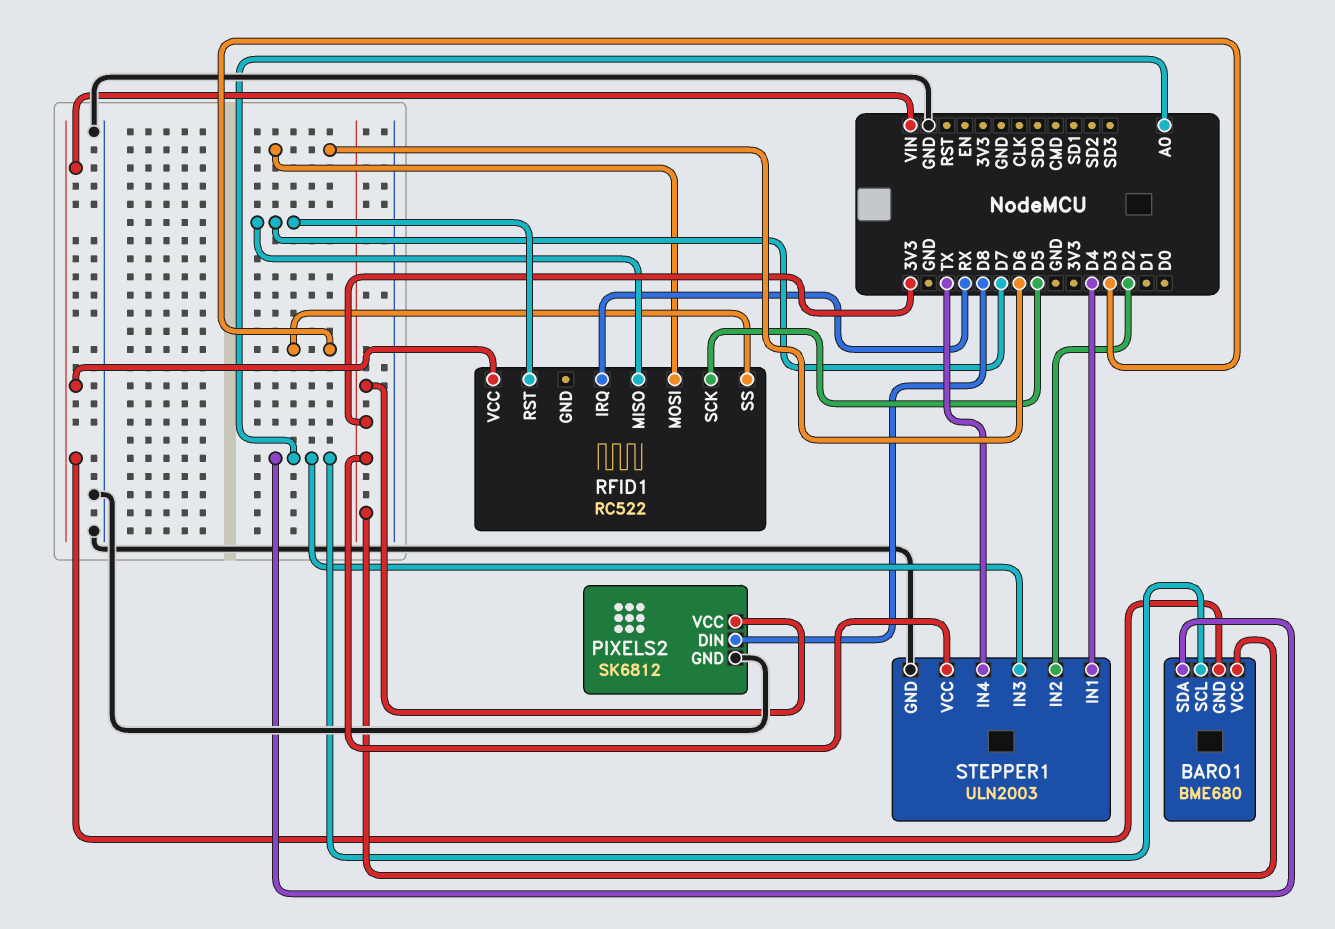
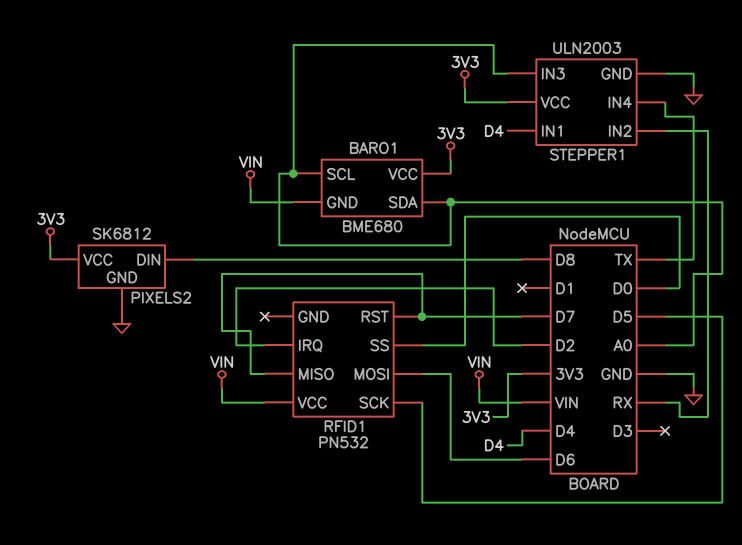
RFID1: RC522 -> PN532
RFID1 pin IRQ: RX -> D2
RFID1 pin SS: D3 -> D0
STEPPER1 pin IN2: D2 -> RX

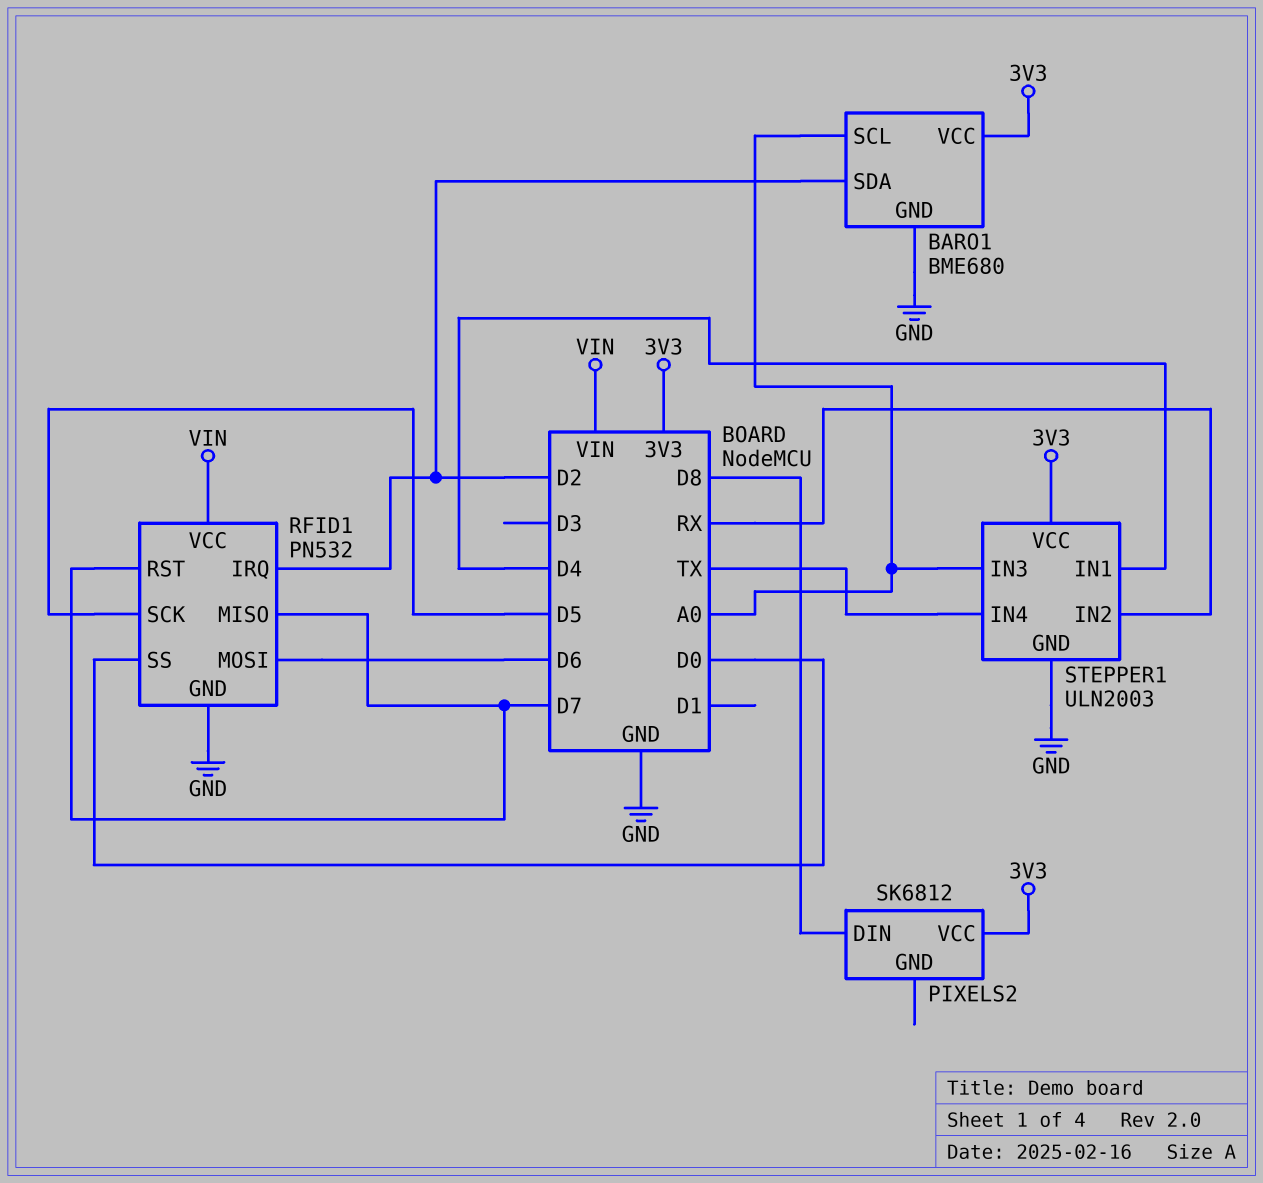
BARO1 pin GND: VIN -> GND
BARO1 pin SDA: A0 -> D2
PIXELS2 pin GND: GND -> none
RFID1 pin GND: none -> GND

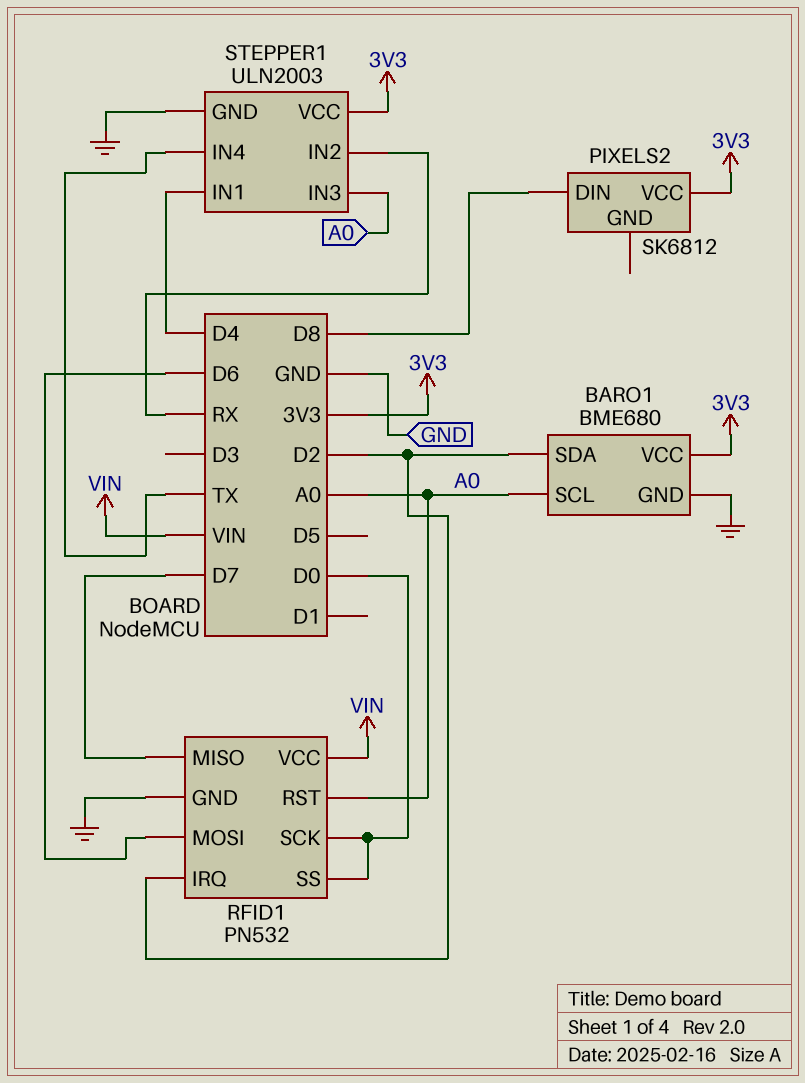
RFID1 pin RST: D7 -> A0
RFID1 pin SCK: D5 -> D0

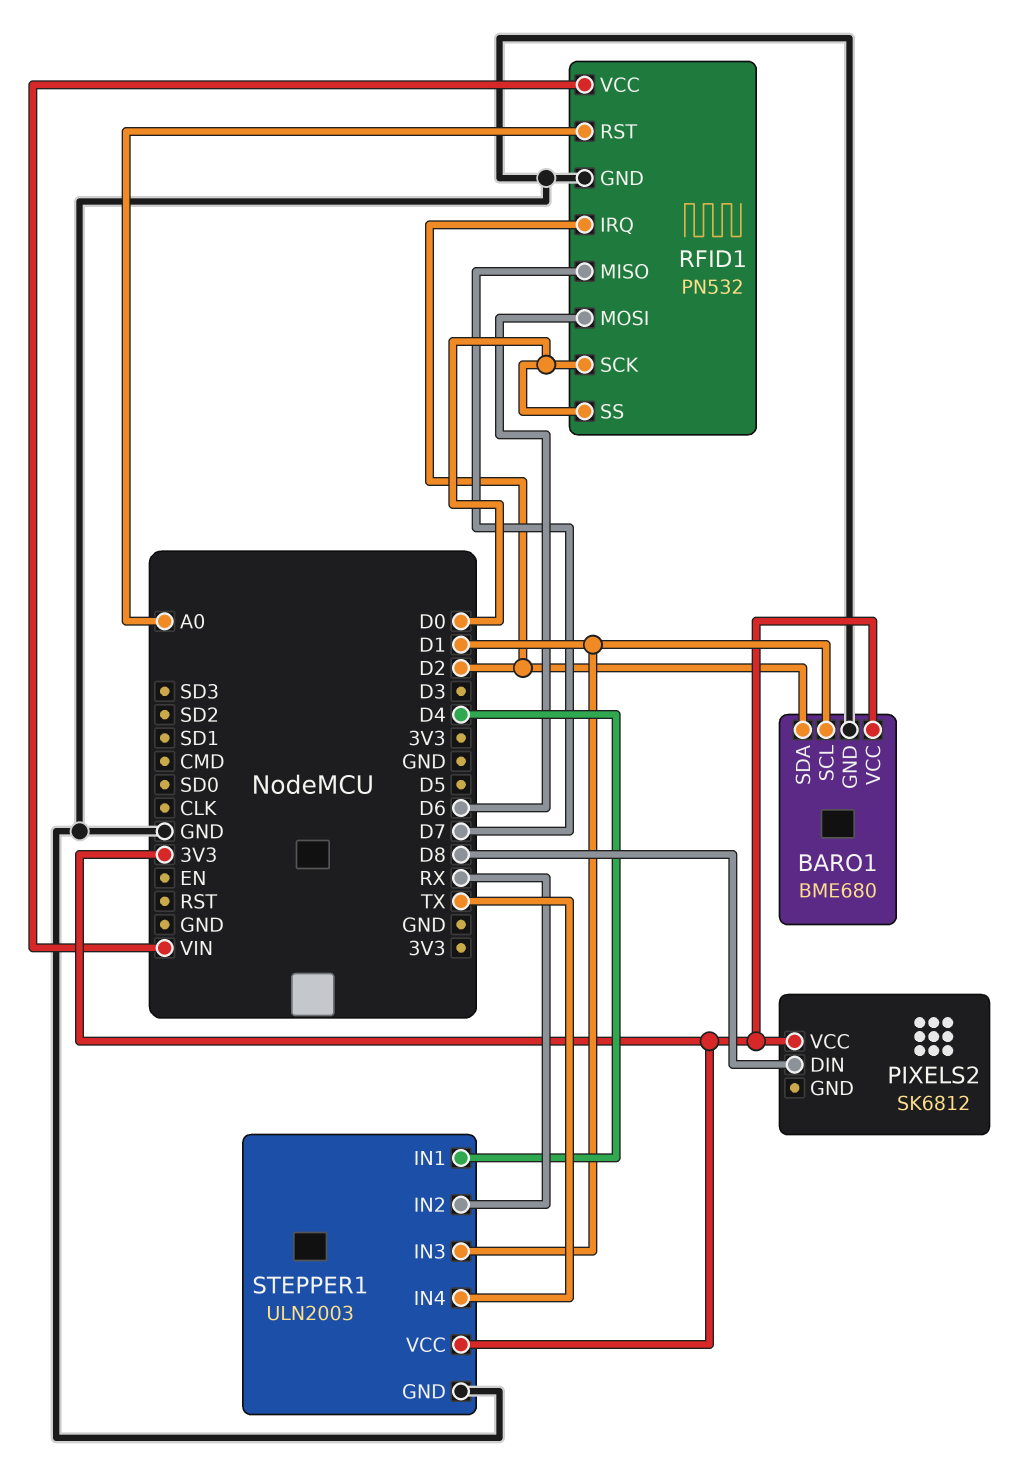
BARO1 pin SCL: A0 -> D1
STEPPER1 pin IN3: A0 -> D1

=== Your task ===
Repeat the entries exactly, pictures left out.

=== Solution to this task ===
RFID1: RC522 -> PN532
RFID1 pin IRQ: RX -> D2
RFID1 pin SS: D3 -> D0
STEPPER1 pin IN2: D2 -> RX

BARO1 pin GND: VIN -> GND
BARO1 pin SDA: A0 -> D2
PIXELS2 pin GND: GND -> none
RFID1 pin GND: none -> GND

RFID1 pin RST: D7 -> A0
RFID1 pin SCK: D5 -> D0

BARO1 pin SCL: A0 -> D1
STEPPER1 pin IN3: A0 -> D1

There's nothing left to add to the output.